Below are records to retype exactly, except for the pictures.

Start of Listed records

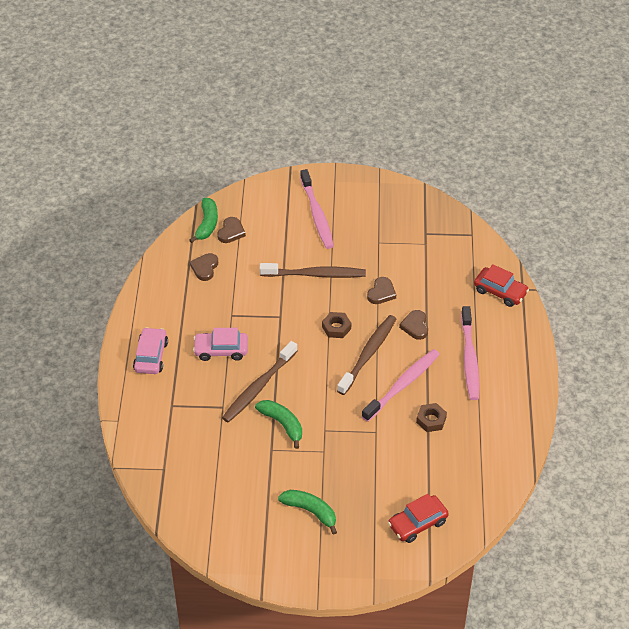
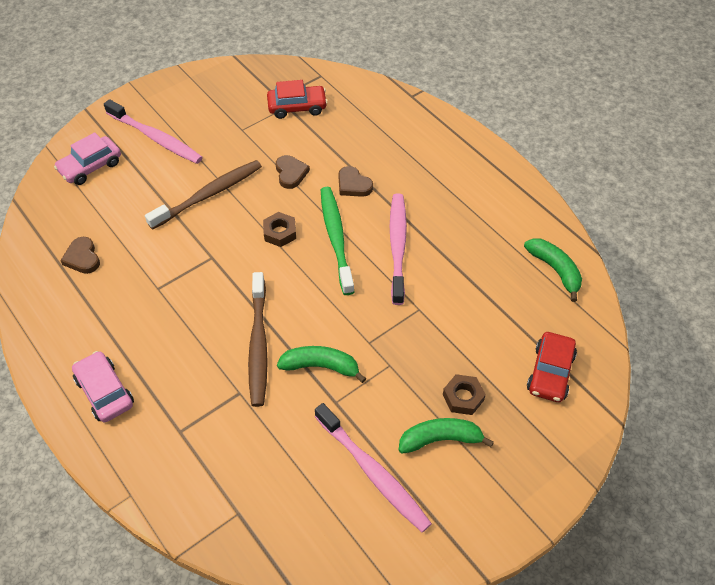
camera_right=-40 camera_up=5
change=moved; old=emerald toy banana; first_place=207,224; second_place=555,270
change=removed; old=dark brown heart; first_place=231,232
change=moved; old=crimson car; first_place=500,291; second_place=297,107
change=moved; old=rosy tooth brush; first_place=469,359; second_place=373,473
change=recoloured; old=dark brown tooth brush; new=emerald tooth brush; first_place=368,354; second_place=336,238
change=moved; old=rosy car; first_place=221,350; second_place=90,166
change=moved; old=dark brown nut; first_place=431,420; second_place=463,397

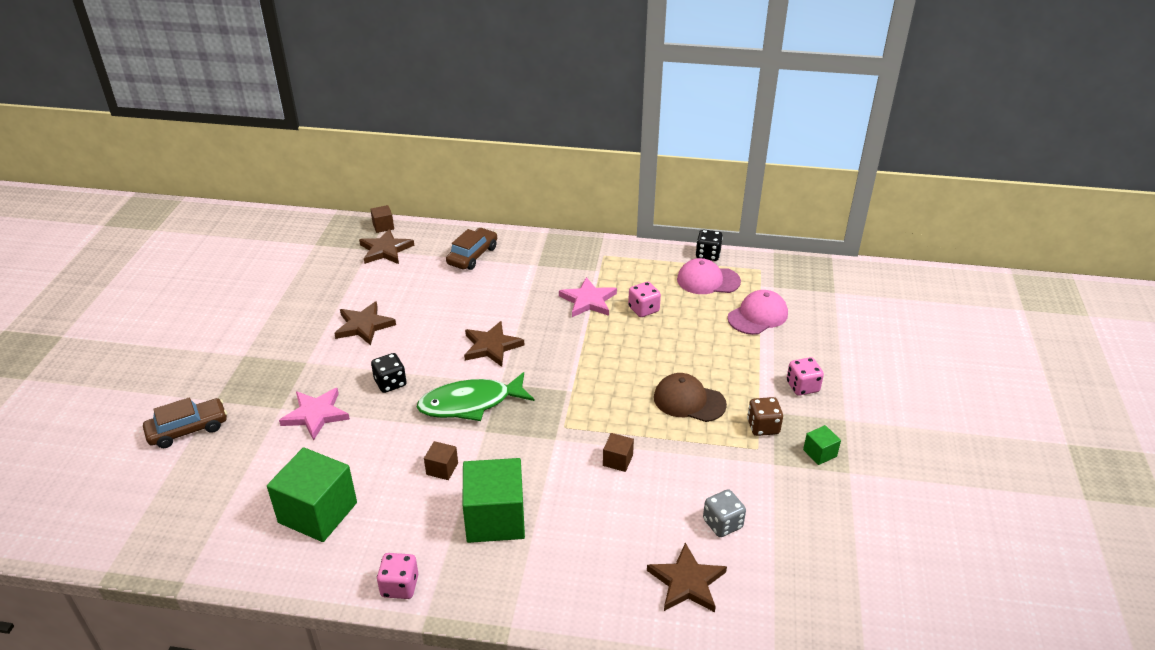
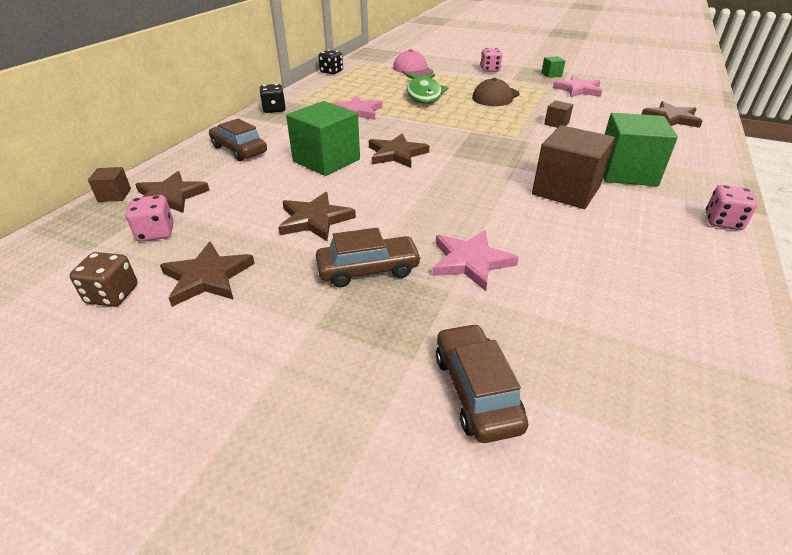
camera_right=-75 camera_up=0
change=removed; old=rosy baseball cap; first_place=708,280
change=moved; old=rosy dice; first_place=643,309; second_place=156,233
change=moved; old=ebony dice; first_place=390,383; second_place=274,109
change=moved; old=emerald toy fish; first_place=470,403; second_place=424,94
change=moved; old=dark brown dice; first_place=763,427; second_place=112,295
change=resized; old=dark brown block; first_place=442,469; second_place=566,190; factor=2.2
change=moved; old=emerald block; first_place=318,512; second_place=326,160
change=removed; old=ash-grey dice; first_place=722,524
change=added; new=rosy star shape; second_place=578,90
change=added; new=dark brown car; second_place=368,270
change=added; new=dark brown star shape; second_place=207,277

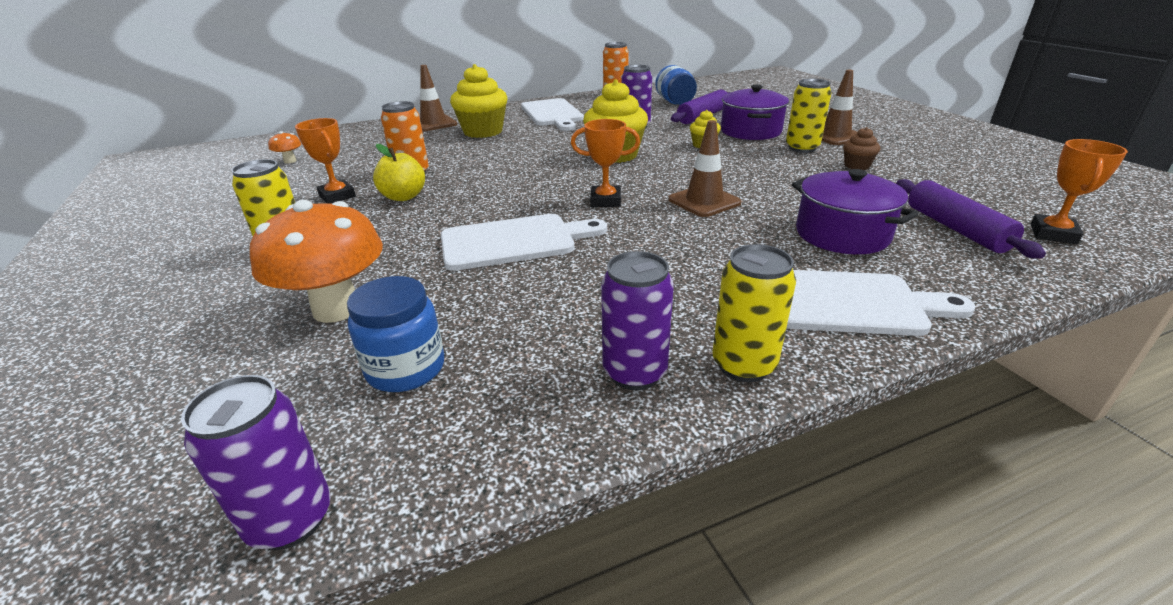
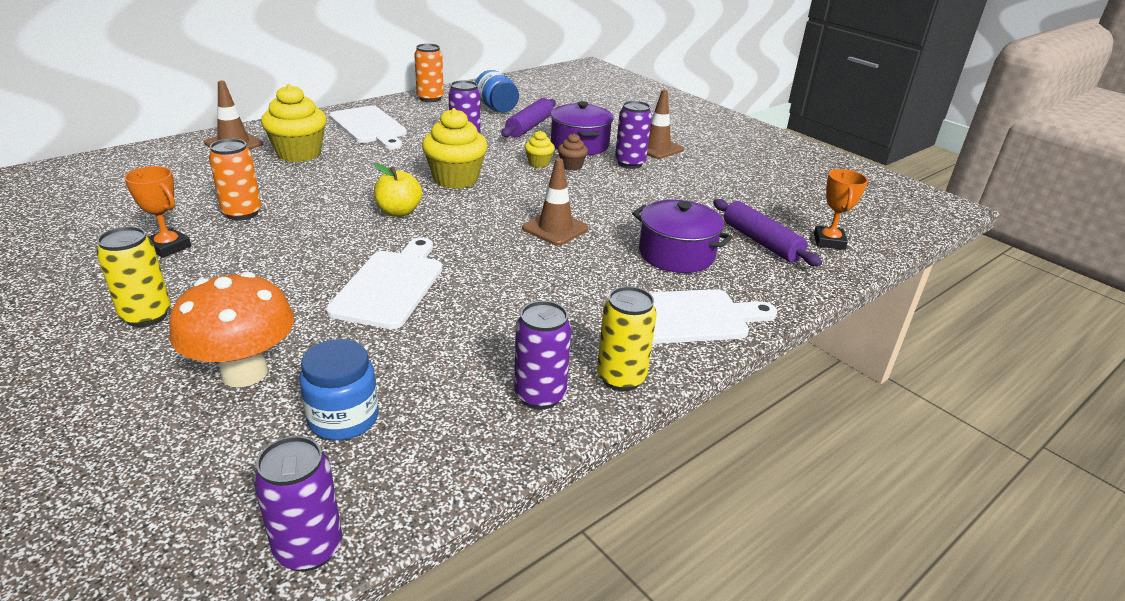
camera_right=-20 camera_up=0
change=recoloured; old=golden can; new=royal purple can; first_place=802,148; second_place=630,163
change=removed; old=orange trophy; first_place=605,201
change=moved; old=dark brown fairy cake; first_place=856,166; second_place=571,166
change=removed; old=orange mushroom; first_place=290,161
change=moved; old=golden toy apple; first_place=403,197; second_place=399,212
change=turned; old=snow-white bread board; first_place=514,242; second_place=390,286; degrees=-45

End of Listed records

◆ **The answer**:
camera_right=-40 camera_up=5
change=moved; old=emerald toy banana; first_place=207,224; second_place=555,270
change=removed; old=dark brown heart; first_place=231,232
change=moved; old=crimson car; first_place=500,291; second_place=297,107
change=moved; old=rosy tooth brush; first_place=469,359; second_place=373,473
change=recoloured; old=dark brown tooth brush; new=emerald tooth brush; first_place=368,354; second_place=336,238
change=moved; old=rosy car; first_place=221,350; second_place=90,166
change=moved; old=dark brown nut; first_place=431,420; second_place=463,397

camera_right=-75 camera_up=0
change=removed; old=rosy baseball cap; first_place=708,280
change=moved; old=rosy dice; first_place=643,309; second_place=156,233
change=moved; old=ebony dice; first_place=390,383; second_place=274,109
change=moved; old=emerald toy fish; first_place=470,403; second_place=424,94
change=moved; old=dark brown dice; first_place=763,427; second_place=112,295
change=resized; old=dark brown block; first_place=442,469; second_place=566,190; factor=2.2
change=moved; old=emerald block; first_place=318,512; second_place=326,160
change=removed; old=ash-grey dice; first_place=722,524
change=added; new=rosy star shape; second_place=578,90
change=added; new=dark brown car; second_place=368,270
change=added; new=dark brown star shape; second_place=207,277

camera_right=-20 camera_up=0
change=recoloured; old=golden can; new=royal purple can; first_place=802,148; second_place=630,163
change=removed; old=orange trophy; first_place=605,201
change=moved; old=dark brown fairy cake; first_place=856,166; second_place=571,166
change=removed; old=orange mushroom; first_place=290,161
change=moved; old=golden toy apple; first_place=403,197; second_place=399,212
change=turned; old=snow-white bread board; first_place=514,242; second_place=390,286; degrees=-45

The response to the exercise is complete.